## WORK TASK
Through to the final line, write out the records below exactly, omitting any images they contain.

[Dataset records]
────────
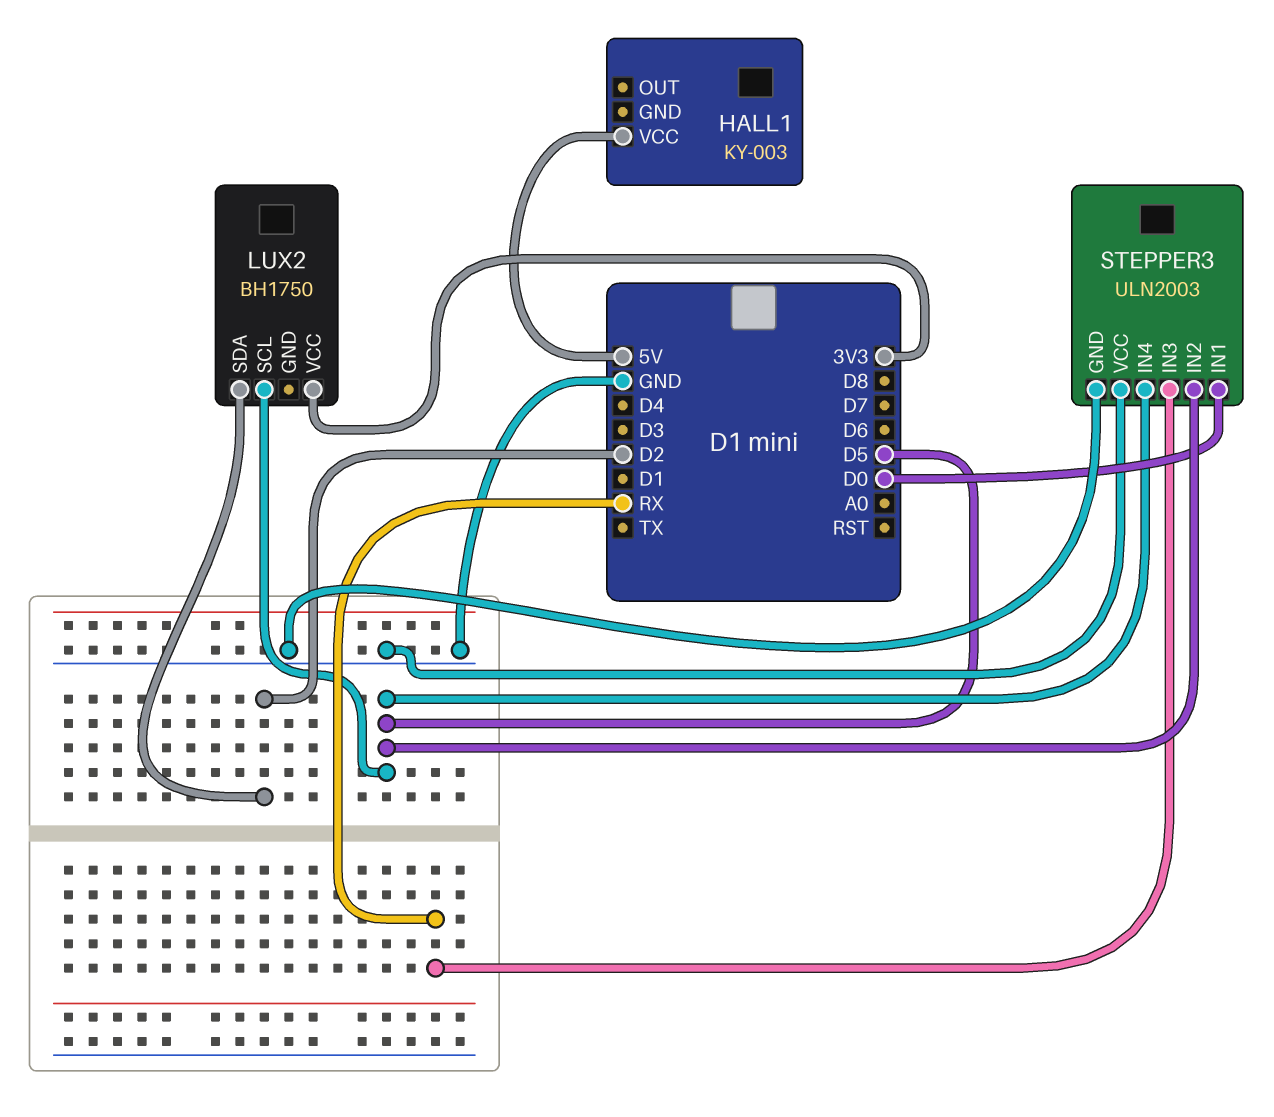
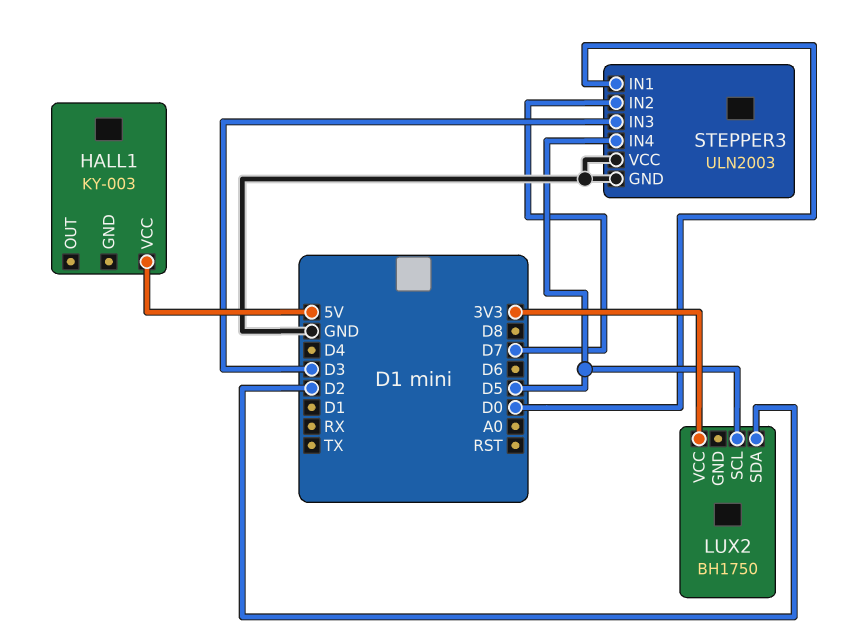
STEPPER3 pin IN2: D5 -> D7
STEPPER3 pin IN3: RX -> D3

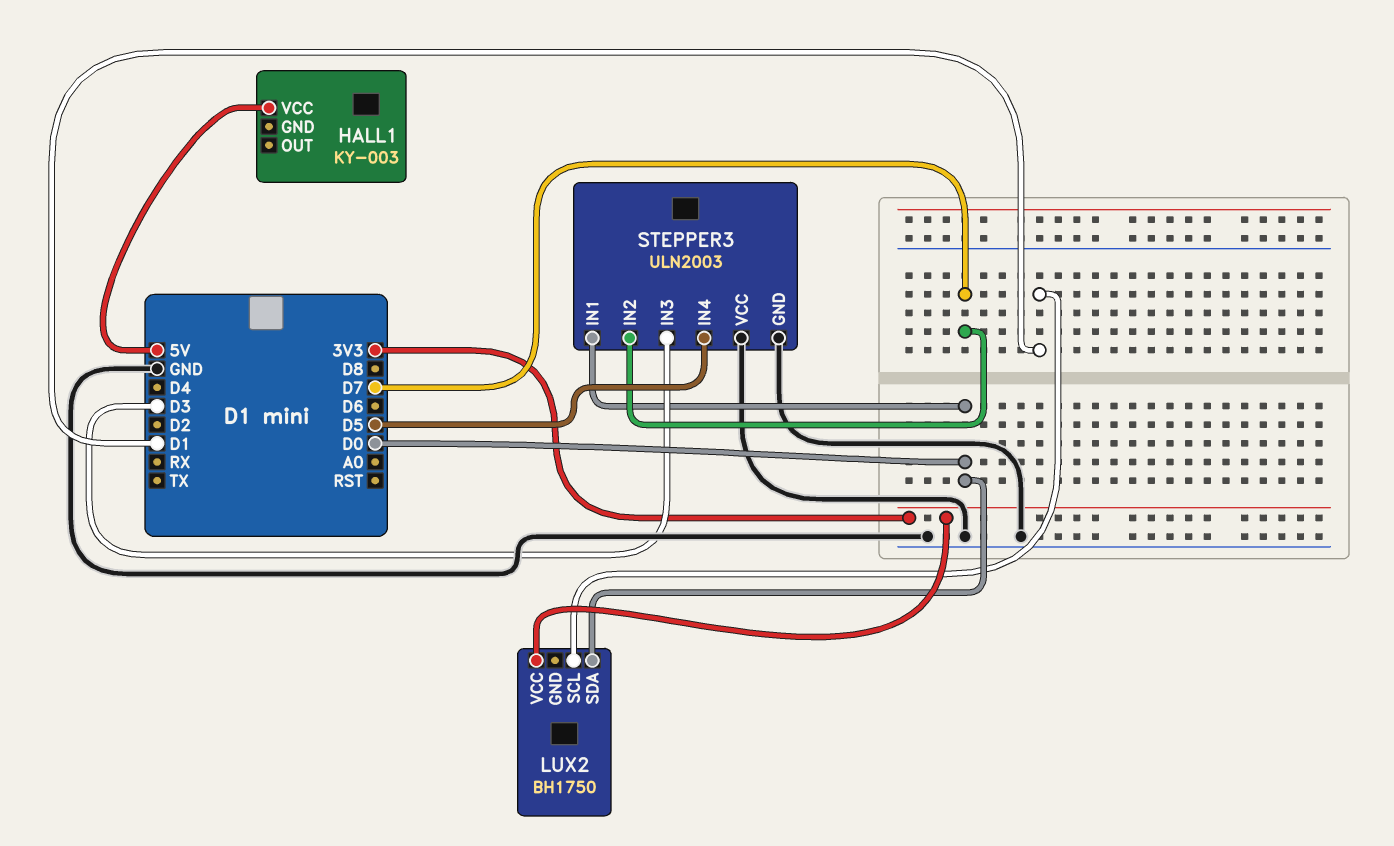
LUX2 pin SCL: D5 -> D1
LUX2 pin SDA: D2 -> D0

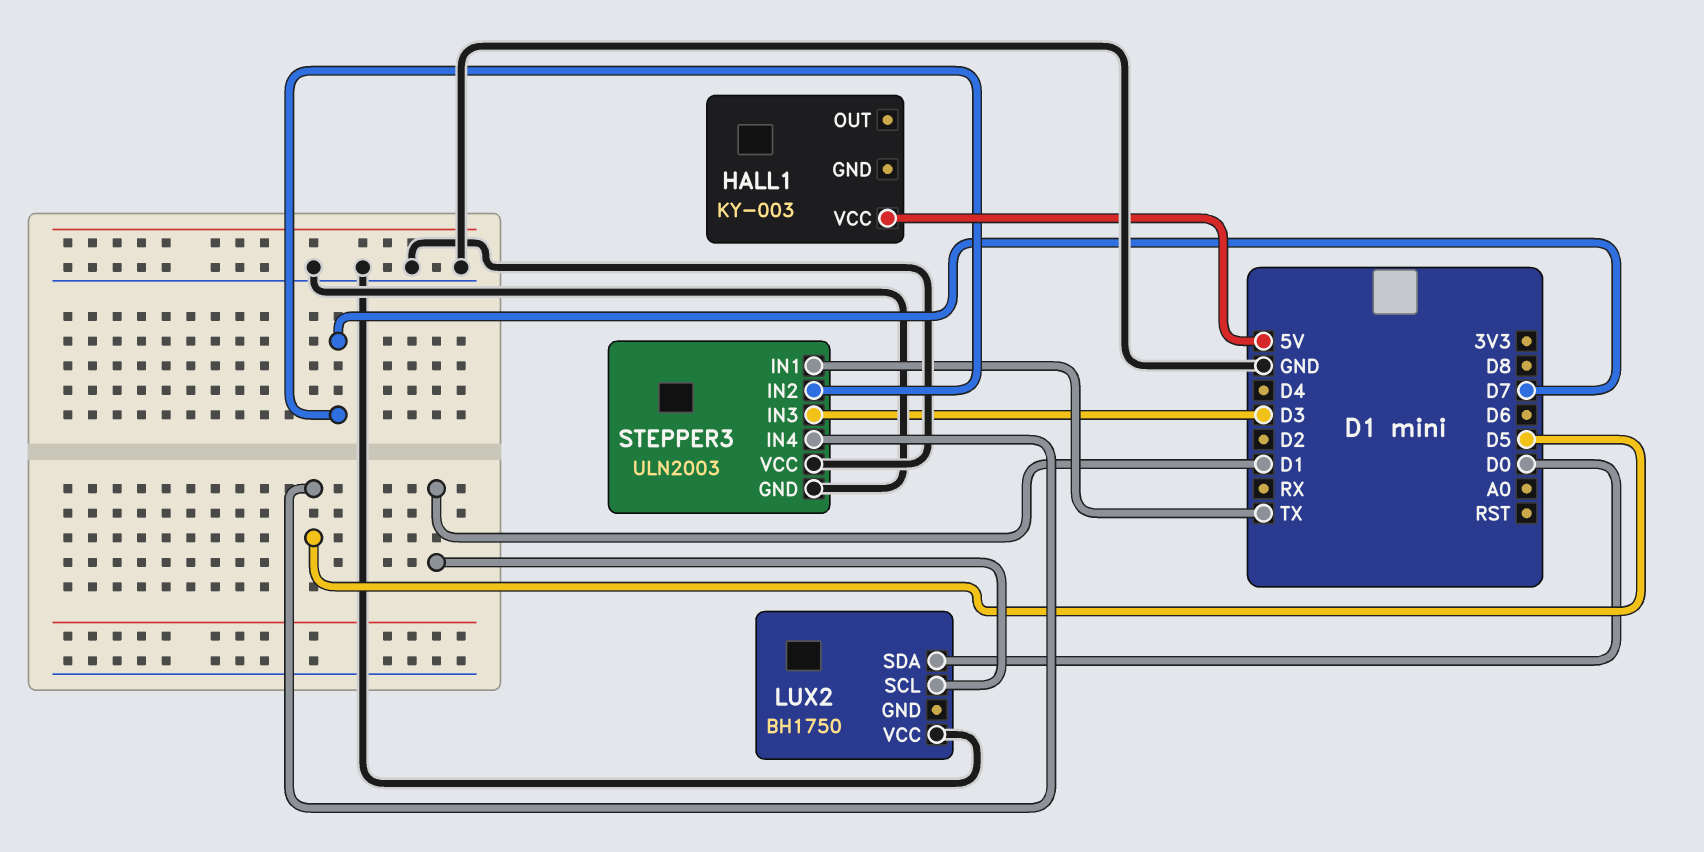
LUX2 pin VCC: 3V3 -> GND
STEPPER3 pin IN1: D0 -> TX

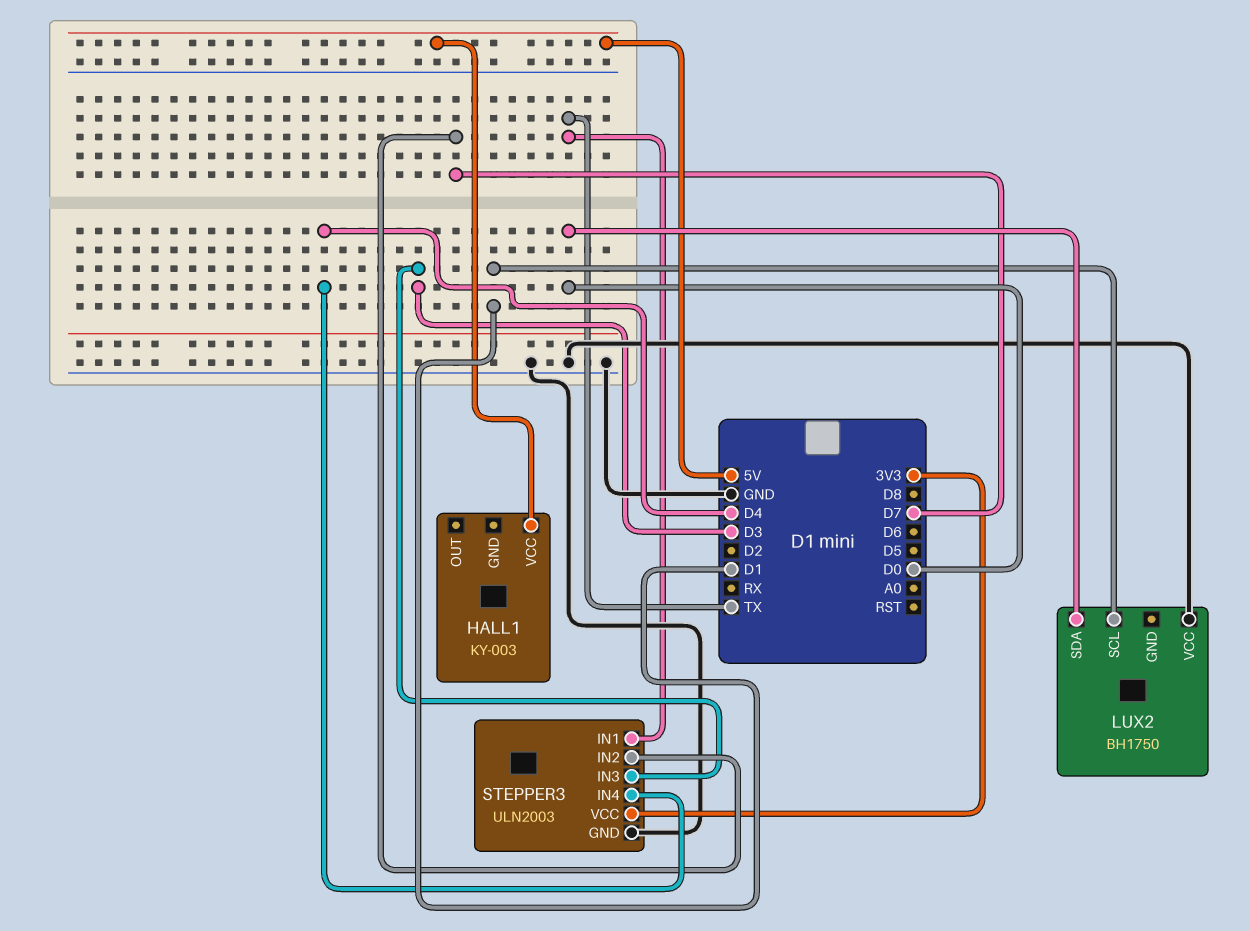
STEPPER3 pin IN4: D5 -> D4
STEPPER3 pin VCC: GND -> 3V3

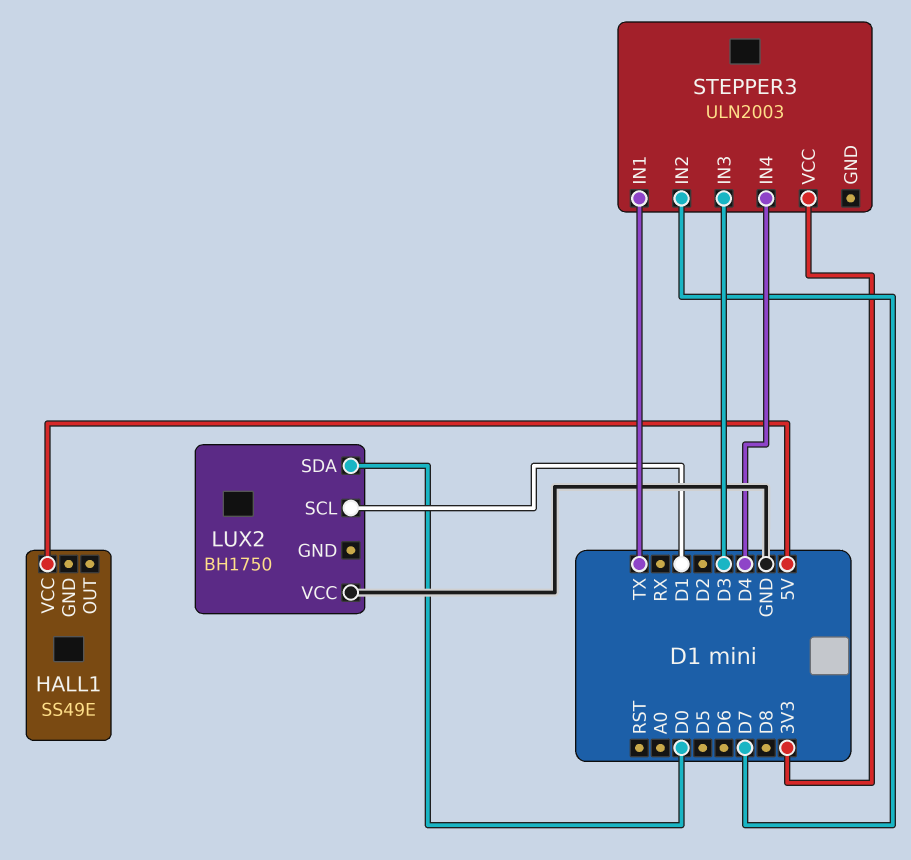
HALL1: KY-003 -> SS49E
STEPPER3 pin GND: GND -> none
────────
## SOLUTION TO THE EXERCISE
STEPPER3 pin IN2: D5 -> D7
STEPPER3 pin IN3: RX -> D3

LUX2 pin SCL: D5 -> D1
LUX2 pin SDA: D2 -> D0

LUX2 pin VCC: 3V3 -> GND
STEPPER3 pin IN1: D0 -> TX

STEPPER3 pin IN4: D5 -> D4
STEPPER3 pin VCC: GND -> 3V3

HALL1: KY-003 -> SS49E
STEPPER3 pin GND: GND -> none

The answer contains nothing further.